● **WHAT YOU HAVE TO DO**
Since the pictures are not wanted, reproduce only the rest of the records, exactly as given.

● **RECORDS SHOWN**
· · · · · · ·
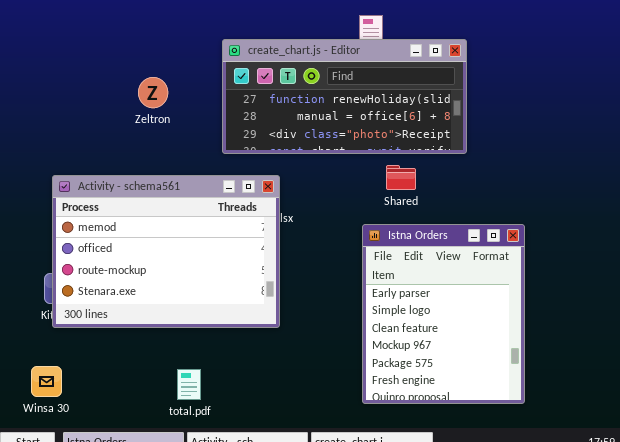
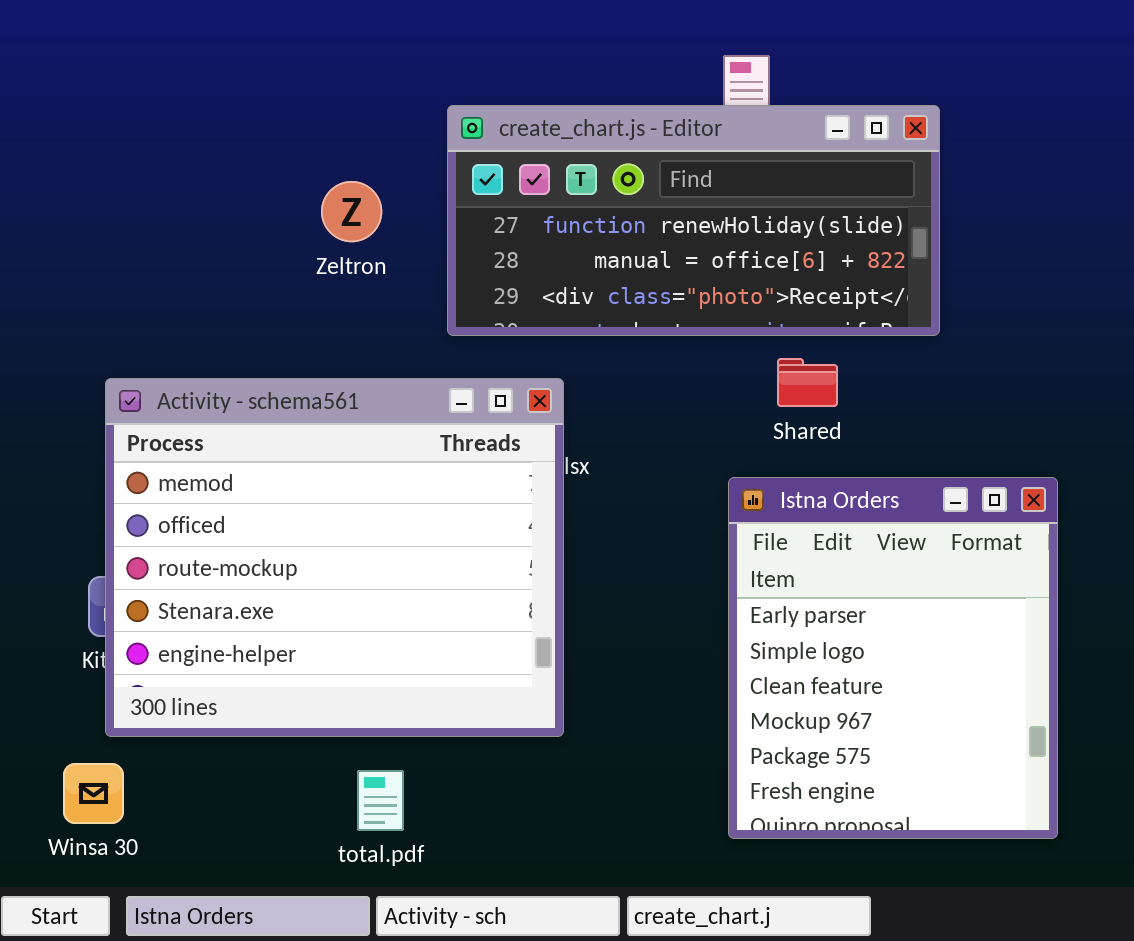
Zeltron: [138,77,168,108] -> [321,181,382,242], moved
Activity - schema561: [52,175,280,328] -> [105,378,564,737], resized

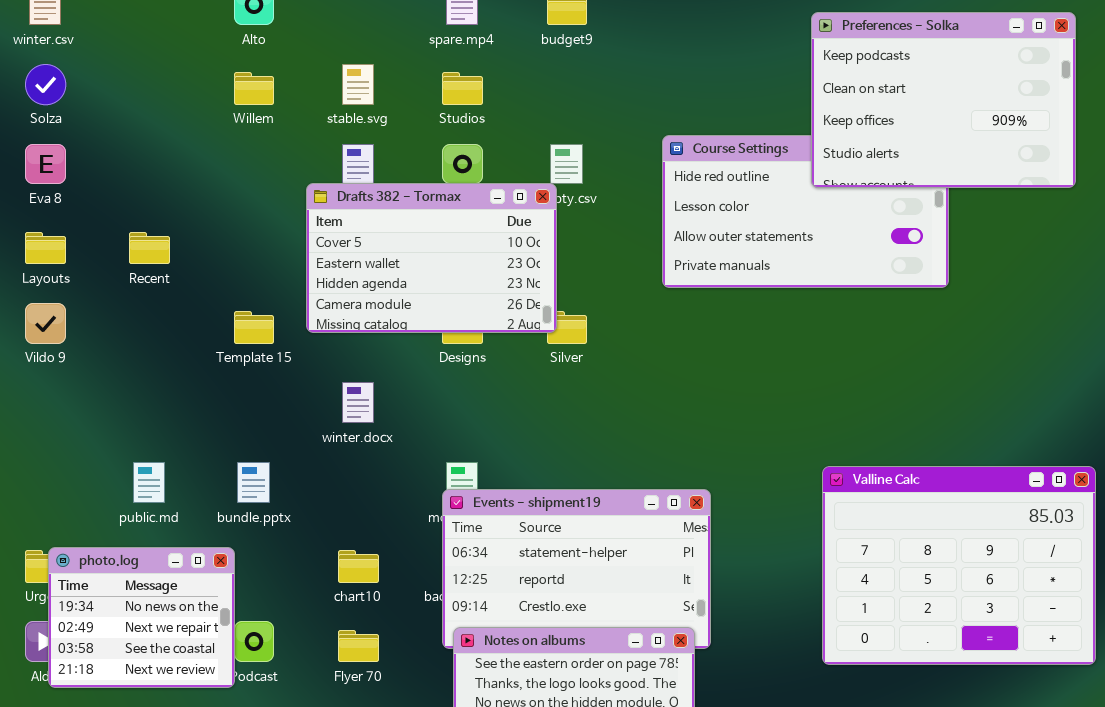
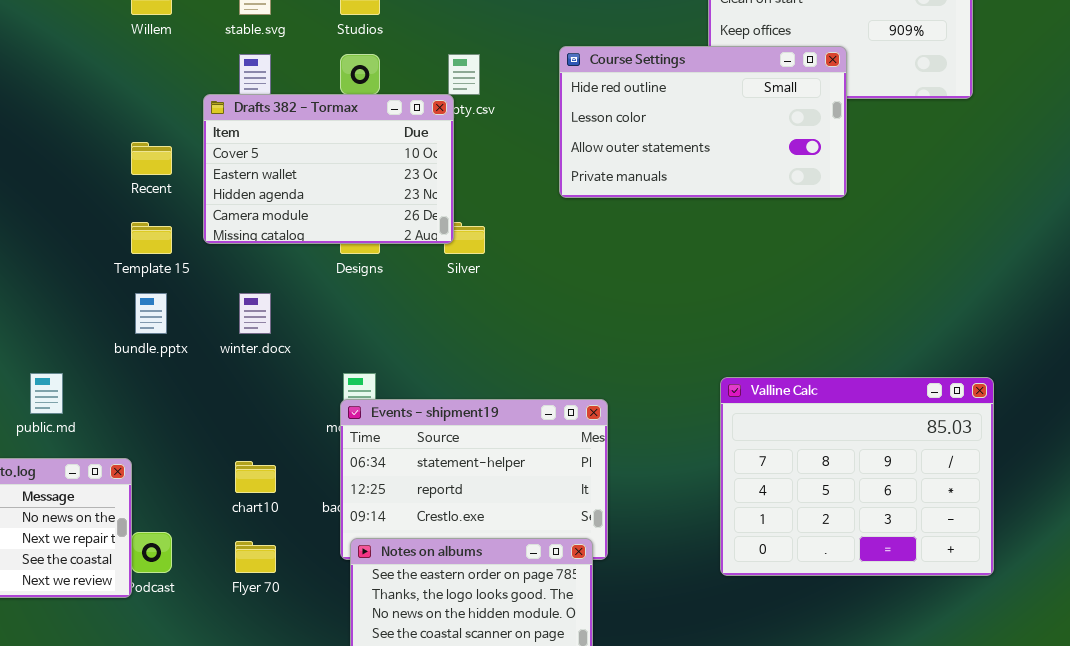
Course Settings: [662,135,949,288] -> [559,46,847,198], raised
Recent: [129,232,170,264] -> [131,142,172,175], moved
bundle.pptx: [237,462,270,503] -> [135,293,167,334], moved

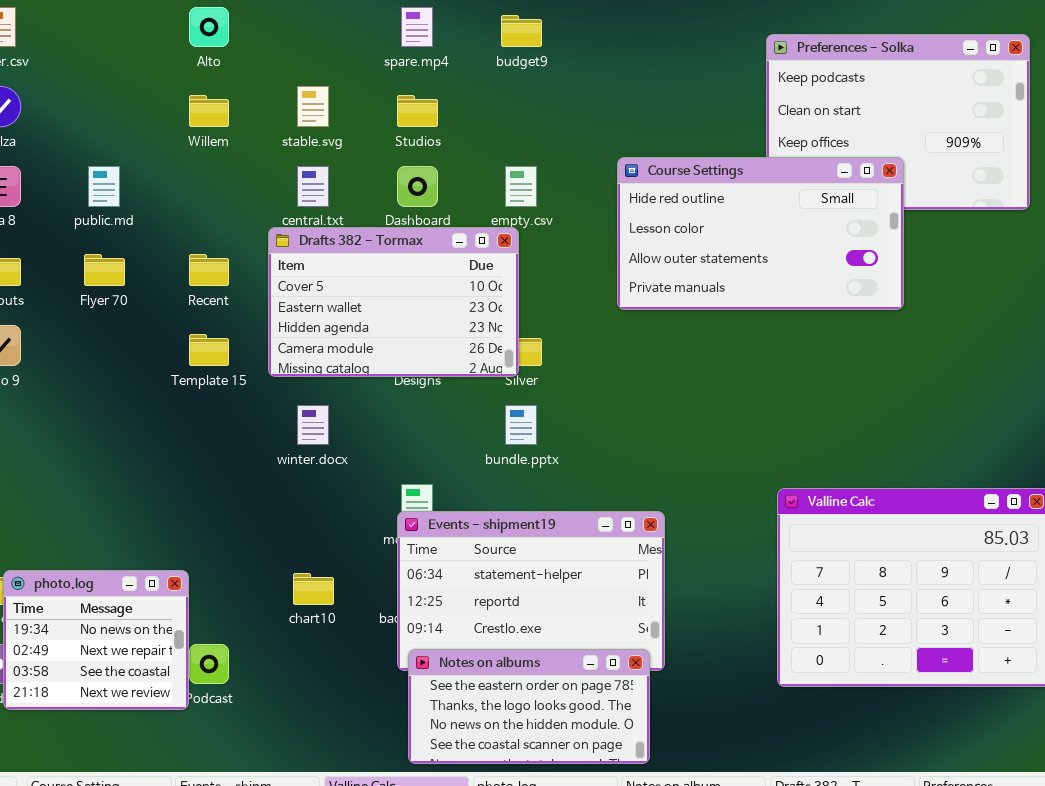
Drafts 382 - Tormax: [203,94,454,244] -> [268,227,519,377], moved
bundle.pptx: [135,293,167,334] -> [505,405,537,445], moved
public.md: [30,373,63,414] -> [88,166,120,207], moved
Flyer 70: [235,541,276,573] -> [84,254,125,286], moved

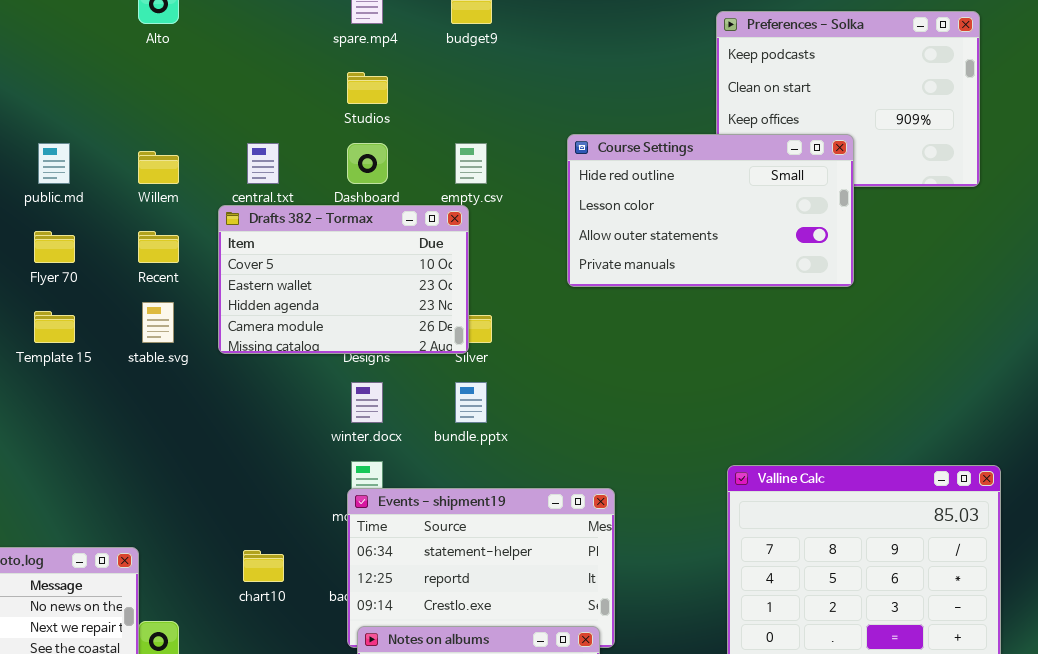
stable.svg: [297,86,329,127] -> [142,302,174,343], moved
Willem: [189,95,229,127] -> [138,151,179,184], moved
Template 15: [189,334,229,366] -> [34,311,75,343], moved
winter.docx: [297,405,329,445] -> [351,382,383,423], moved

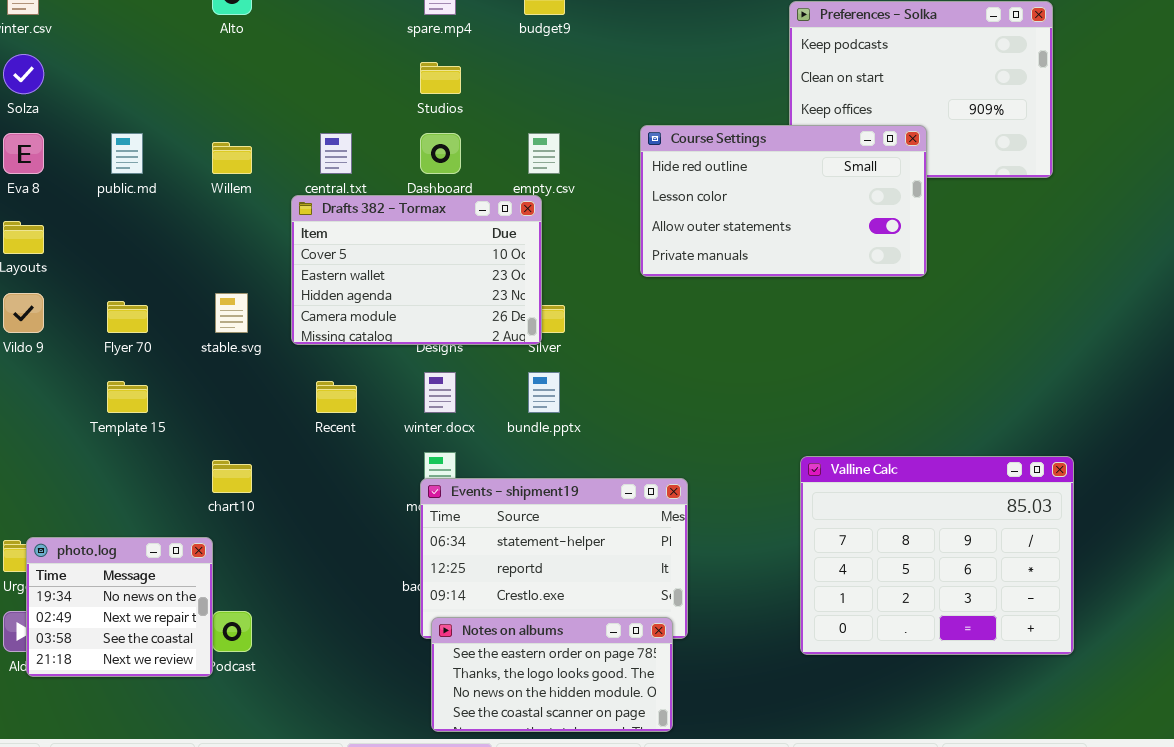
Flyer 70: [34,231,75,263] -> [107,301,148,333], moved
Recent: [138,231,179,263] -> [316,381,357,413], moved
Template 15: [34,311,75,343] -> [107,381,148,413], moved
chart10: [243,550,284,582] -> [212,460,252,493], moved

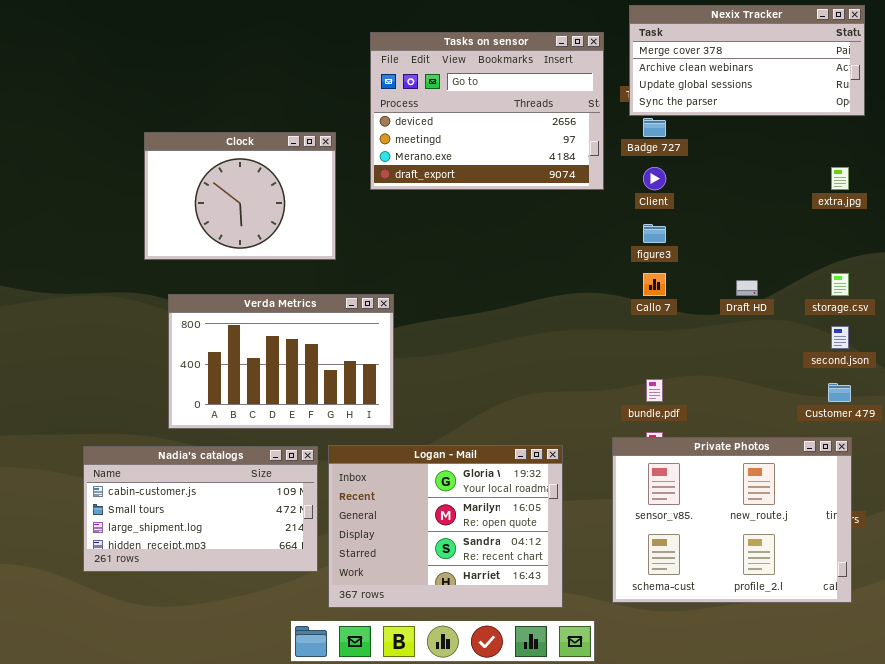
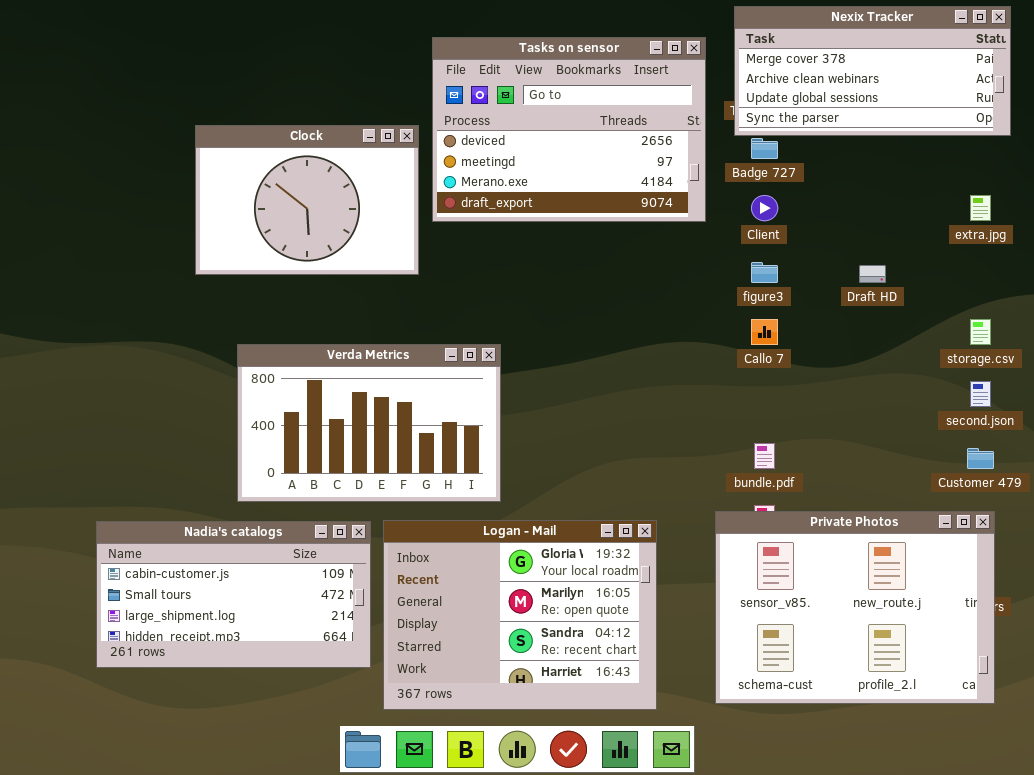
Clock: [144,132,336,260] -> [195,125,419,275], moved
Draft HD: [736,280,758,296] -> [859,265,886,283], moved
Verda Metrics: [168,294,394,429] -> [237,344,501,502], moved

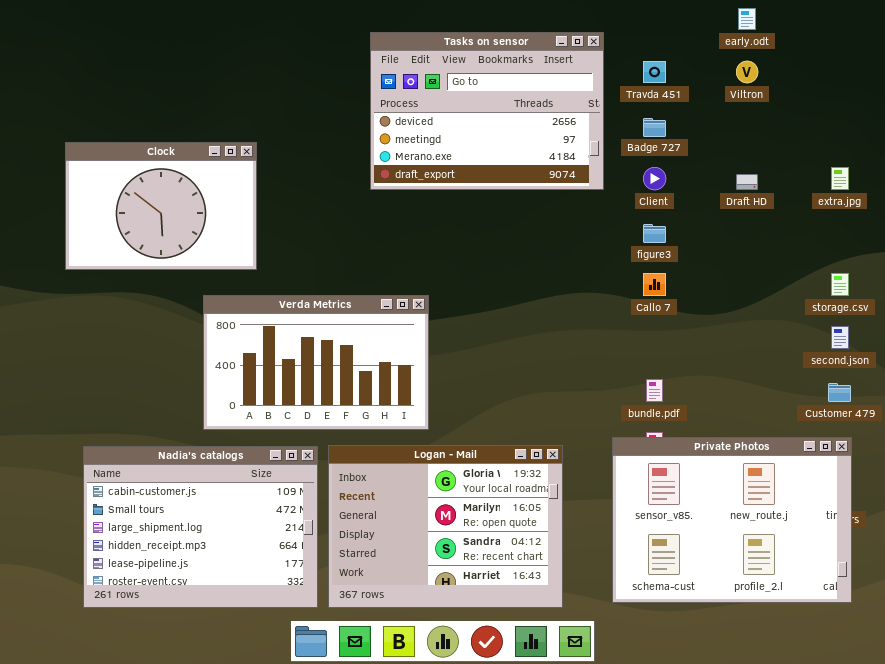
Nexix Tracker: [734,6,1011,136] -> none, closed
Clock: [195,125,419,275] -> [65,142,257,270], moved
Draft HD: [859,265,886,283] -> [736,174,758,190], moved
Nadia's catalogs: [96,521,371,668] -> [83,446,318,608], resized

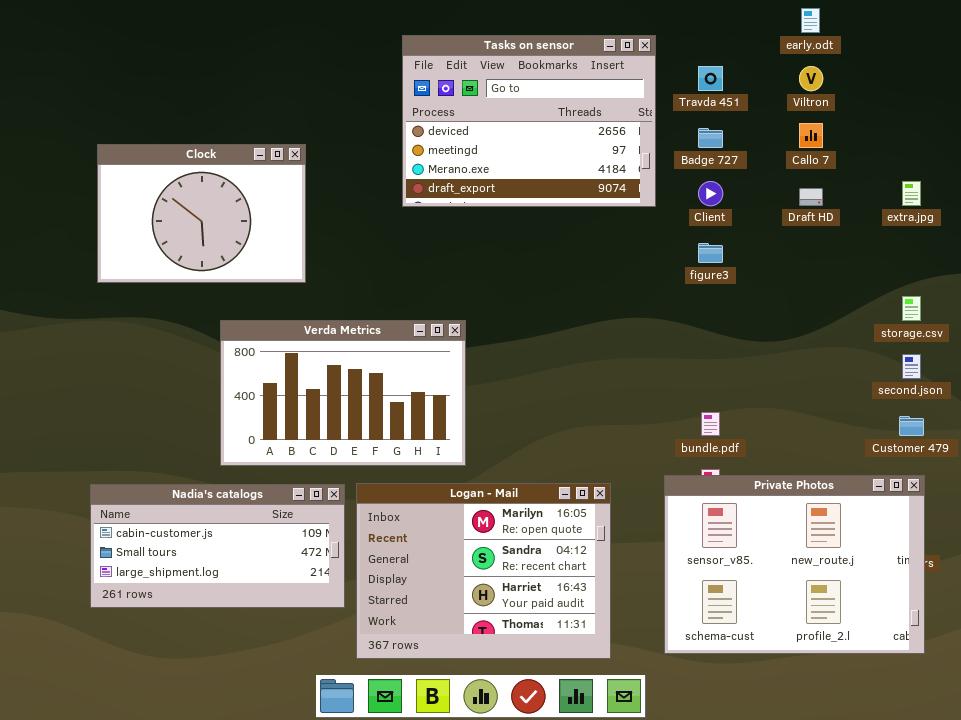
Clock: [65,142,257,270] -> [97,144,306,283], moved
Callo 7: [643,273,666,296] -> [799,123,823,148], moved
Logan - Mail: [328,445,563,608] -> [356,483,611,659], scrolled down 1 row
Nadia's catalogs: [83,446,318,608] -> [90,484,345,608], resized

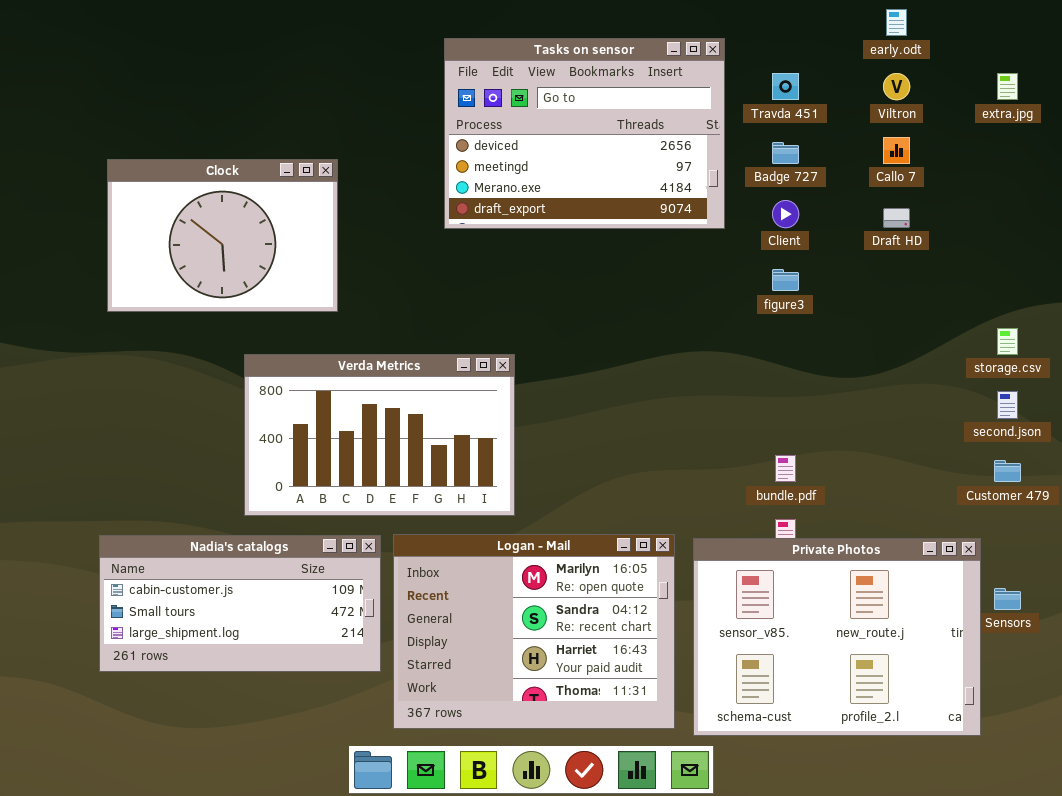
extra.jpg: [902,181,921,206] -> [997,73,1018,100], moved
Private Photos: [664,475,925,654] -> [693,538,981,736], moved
· · · · · · ·
● **TASK SOLUTION**
Zeltron: [138,77,168,108] -> [321,181,382,242], moved
Activity - schema561: [52,175,280,328] -> [105,378,564,737], resized

Course Settings: [662,135,949,288] -> [559,46,847,198], raised
Recent: [129,232,170,264] -> [131,142,172,175], moved
bundle.pptx: [237,462,270,503] -> [135,293,167,334], moved

Drafts 382 - Tormax: [203,94,454,244] -> [268,227,519,377], moved
bundle.pptx: [135,293,167,334] -> [505,405,537,445], moved
public.md: [30,373,63,414] -> [88,166,120,207], moved
Flyer 70: [235,541,276,573] -> [84,254,125,286], moved

stable.svg: [297,86,329,127] -> [142,302,174,343], moved
Willem: [189,95,229,127] -> [138,151,179,184], moved
Template 15: [189,334,229,366] -> [34,311,75,343], moved
winter.docx: [297,405,329,445] -> [351,382,383,423], moved

Flyer 70: [34,231,75,263] -> [107,301,148,333], moved
Recent: [138,231,179,263] -> [316,381,357,413], moved
Template 15: [34,311,75,343] -> [107,381,148,413], moved
chart10: [243,550,284,582] -> [212,460,252,493], moved

Clock: [144,132,336,260] -> [195,125,419,275], moved
Draft HD: [736,280,758,296] -> [859,265,886,283], moved
Verda Metrics: [168,294,394,429] -> [237,344,501,502], moved

Nexix Tracker: [734,6,1011,136] -> none, closed
Clock: [195,125,419,275] -> [65,142,257,270], moved
Draft HD: [859,265,886,283] -> [736,174,758,190], moved
Nadia's catalogs: [96,521,371,668] -> [83,446,318,608], resized

Clock: [65,142,257,270] -> [97,144,306,283], moved
Callo 7: [643,273,666,296] -> [799,123,823,148], moved
Logan - Mail: [328,445,563,608] -> [356,483,611,659], scrolled down 1 row
Nadia's catalogs: [83,446,318,608] -> [90,484,345,608], resized

extra.jpg: [902,181,921,206] -> [997,73,1018,100], moved
Private Photos: [664,475,925,654] -> [693,538,981,736], moved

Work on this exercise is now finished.